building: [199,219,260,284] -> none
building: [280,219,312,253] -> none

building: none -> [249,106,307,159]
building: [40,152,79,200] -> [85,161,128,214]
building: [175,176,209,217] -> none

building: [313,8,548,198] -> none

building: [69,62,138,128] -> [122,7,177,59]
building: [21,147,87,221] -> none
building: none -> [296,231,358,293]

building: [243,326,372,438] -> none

# # # # #

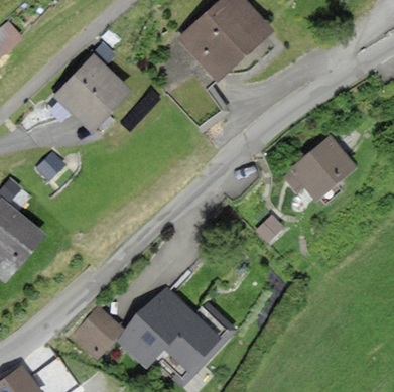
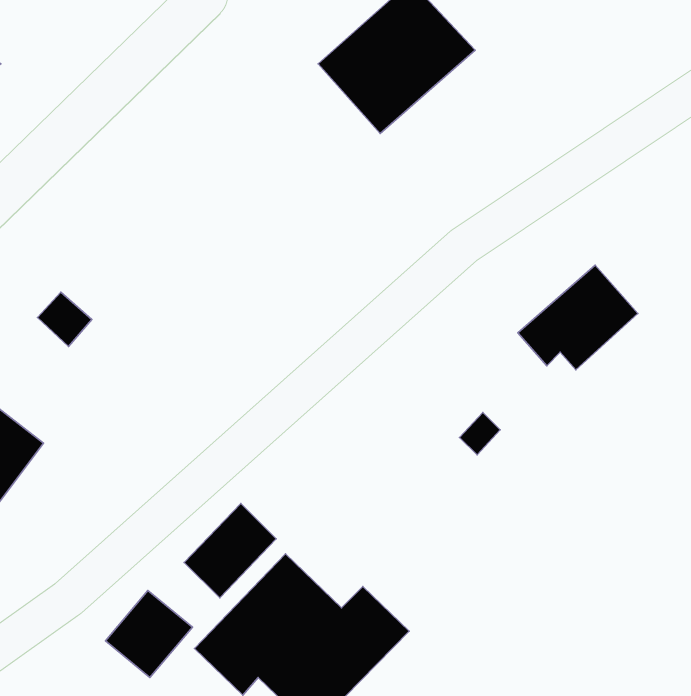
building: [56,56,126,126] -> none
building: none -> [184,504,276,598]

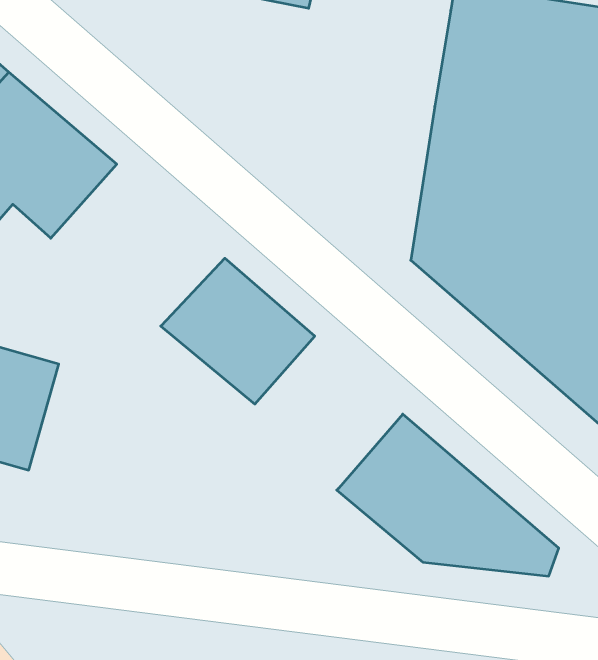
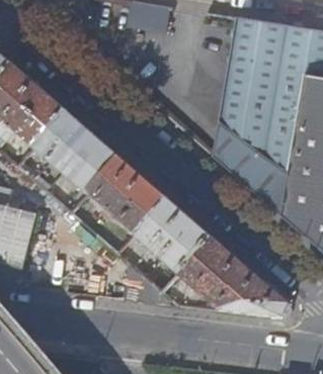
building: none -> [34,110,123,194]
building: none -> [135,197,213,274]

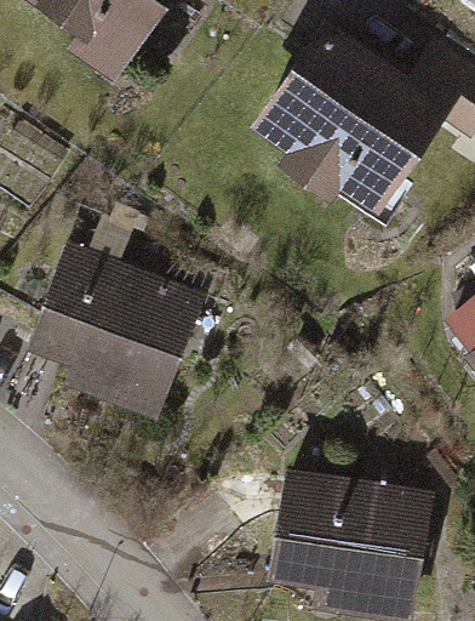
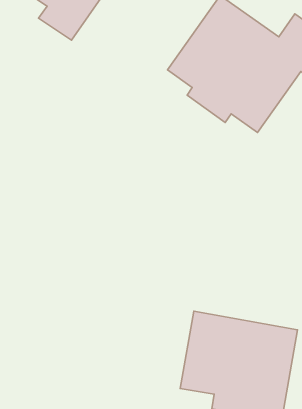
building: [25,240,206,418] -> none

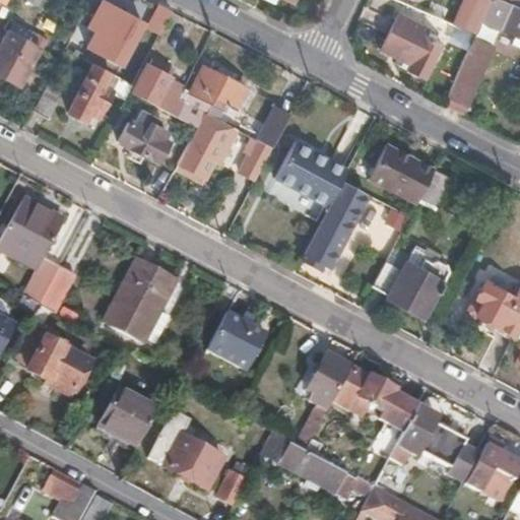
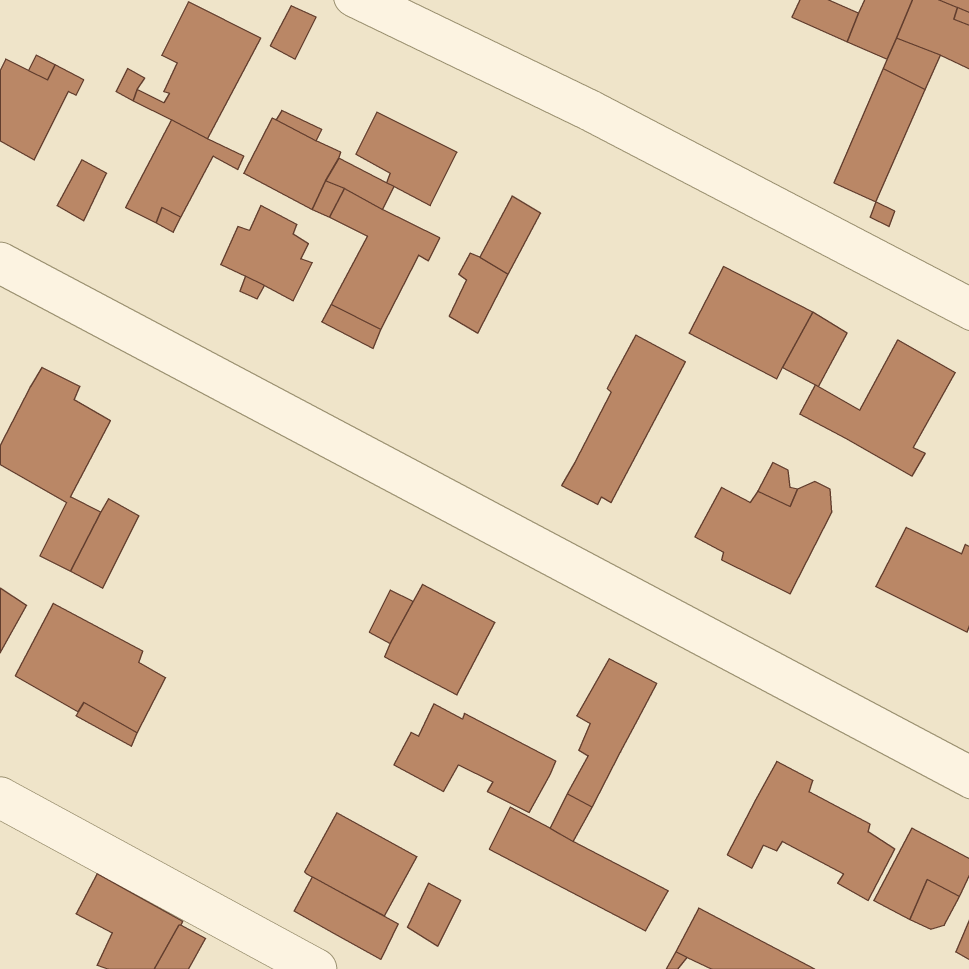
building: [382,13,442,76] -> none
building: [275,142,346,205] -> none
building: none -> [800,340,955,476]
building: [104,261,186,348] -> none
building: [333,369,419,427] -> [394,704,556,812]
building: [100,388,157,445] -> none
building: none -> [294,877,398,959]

# # # # #

* _DIRECTIONS_
Above are records with pictures. Reproduce exactly only the lines from the line with "building: none -> [34,110,123,194]" through the line with "building: [104,261,186,348] -> none", both ends included, and leave the pictures out.

* _ANSWER SECTION_
building: none -> [34,110,123,194]
building: none -> [135,197,213,274]

building: [25,240,206,418] -> none

building: [382,13,442,76] -> none
building: [275,142,346,205] -> none
building: none -> [800,340,955,476]
building: [104,261,186,348] -> none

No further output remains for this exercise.